→ **Goal of the exercise**
Taking the listing below, restate word for word each line from the line with "[374, 94, 432, 139]" to the line with "[473, 72, 502, 132] (first image)", ends included, and stop there.

→ **Provided data**
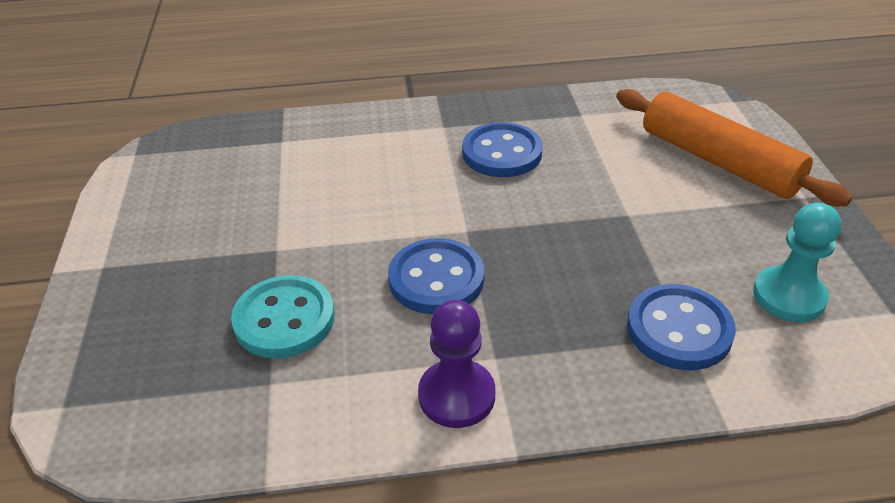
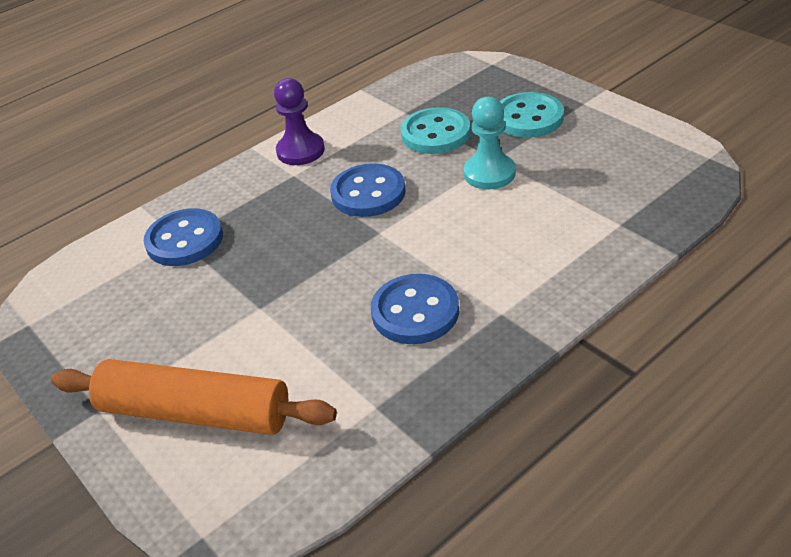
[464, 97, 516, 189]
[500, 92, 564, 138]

---

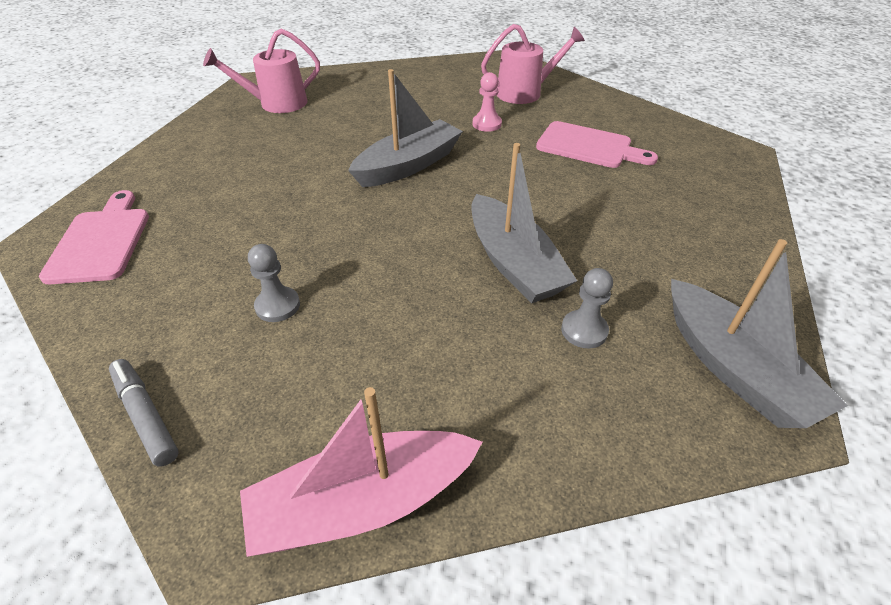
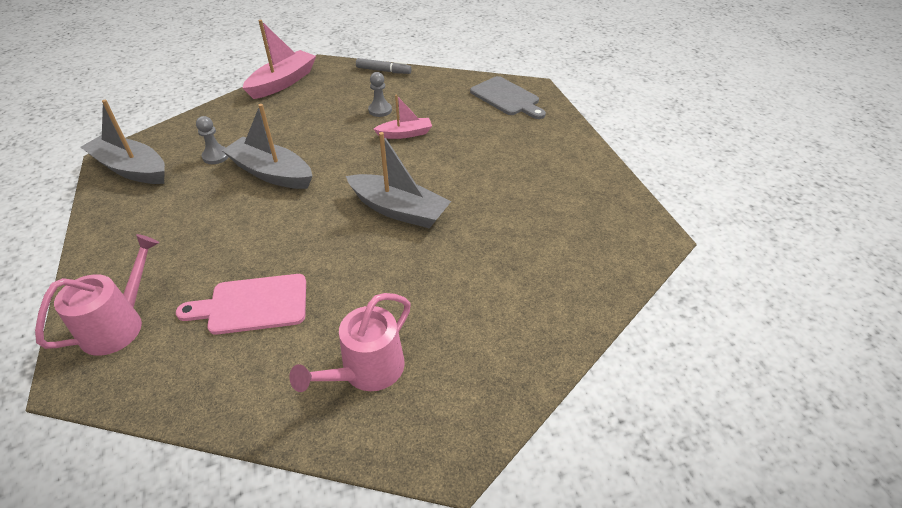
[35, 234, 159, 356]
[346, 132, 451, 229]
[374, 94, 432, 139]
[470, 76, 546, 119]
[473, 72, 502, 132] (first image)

---

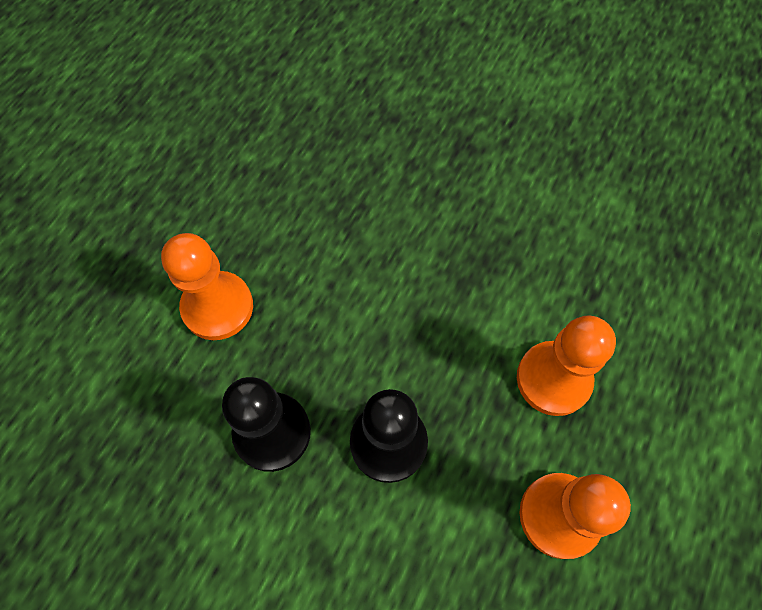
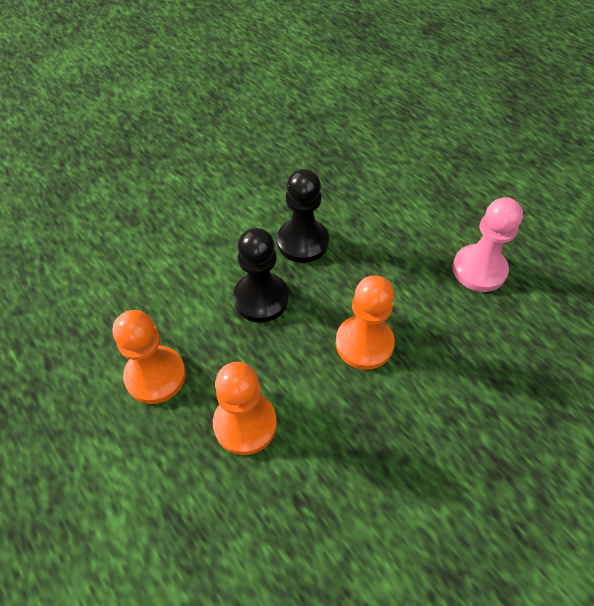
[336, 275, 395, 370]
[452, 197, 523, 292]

→ **Solution for this problem**
[374, 94, 432, 139]
[470, 76, 546, 119]
[473, 72, 502, 132] (first image)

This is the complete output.